The entries should be written out again exactly as they read.

# # # # #

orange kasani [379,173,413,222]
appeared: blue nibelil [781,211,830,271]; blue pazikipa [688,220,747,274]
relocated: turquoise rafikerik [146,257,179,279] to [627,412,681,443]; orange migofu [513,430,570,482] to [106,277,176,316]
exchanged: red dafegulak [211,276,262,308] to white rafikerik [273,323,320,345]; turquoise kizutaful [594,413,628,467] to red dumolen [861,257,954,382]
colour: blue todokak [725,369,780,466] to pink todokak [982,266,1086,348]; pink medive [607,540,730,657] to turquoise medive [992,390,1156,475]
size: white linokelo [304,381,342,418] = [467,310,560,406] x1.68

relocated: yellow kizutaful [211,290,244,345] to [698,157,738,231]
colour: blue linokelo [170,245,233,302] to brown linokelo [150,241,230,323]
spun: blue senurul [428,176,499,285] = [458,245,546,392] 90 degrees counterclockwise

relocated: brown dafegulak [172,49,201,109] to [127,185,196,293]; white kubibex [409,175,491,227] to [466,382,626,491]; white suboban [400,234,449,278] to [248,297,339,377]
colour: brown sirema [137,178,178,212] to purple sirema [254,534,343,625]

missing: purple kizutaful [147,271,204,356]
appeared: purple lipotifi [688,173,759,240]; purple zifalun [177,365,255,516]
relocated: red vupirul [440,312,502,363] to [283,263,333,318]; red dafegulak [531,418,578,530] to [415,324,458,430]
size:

# # # # #

_Solution to this exercise_
orange kasani [379,173,413,222]
appeared: blue nibelil [781,211,830,271]; blue pazikipa [688,220,747,274]
relocated: turquoise rafikerik [146,257,179,279] to [627,412,681,443]; orange migofu [513,430,570,482] to [106,277,176,316]
exchanged: red dafegulak [211,276,262,308] to white rafikerik [273,323,320,345]; turquoise kizutaful [594,413,628,467] to red dumolen [861,257,954,382]
colour: blue todokak [725,369,780,466] to pink todokak [982,266,1086,348]; pink medive [607,540,730,657] to turquoise medive [992,390,1156,475]
size: white linokelo [304,381,342,418] = [467,310,560,406] x1.68

relocated: yellow kizutaful [211,290,244,345] to [698,157,738,231]
colour: blue linokelo [170,245,233,302] to brown linokelo [150,241,230,323]
spun: blue senurul [428,176,499,285] = [458,245,546,392] 90 degrees counterclockwise

relocated: brown dafegulak [172,49,201,109] to [127,185,196,293]; white kubibex [409,175,491,227] to [466,382,626,491]; white suboban [400,234,449,278] to [248,297,339,377]
colour: brown sirema [137,178,178,212] to purple sirema [254,534,343,625]

missing: purple kizutaful [147,271,204,356]
appeared: purple lipotifi [688,173,759,240]; purple zifalun [177,365,255,516]
relocated: red vupirul [440,312,502,363] to [283,263,333,318]; red dafegulak [531,418,578,530] to [415,324,458,430]
size:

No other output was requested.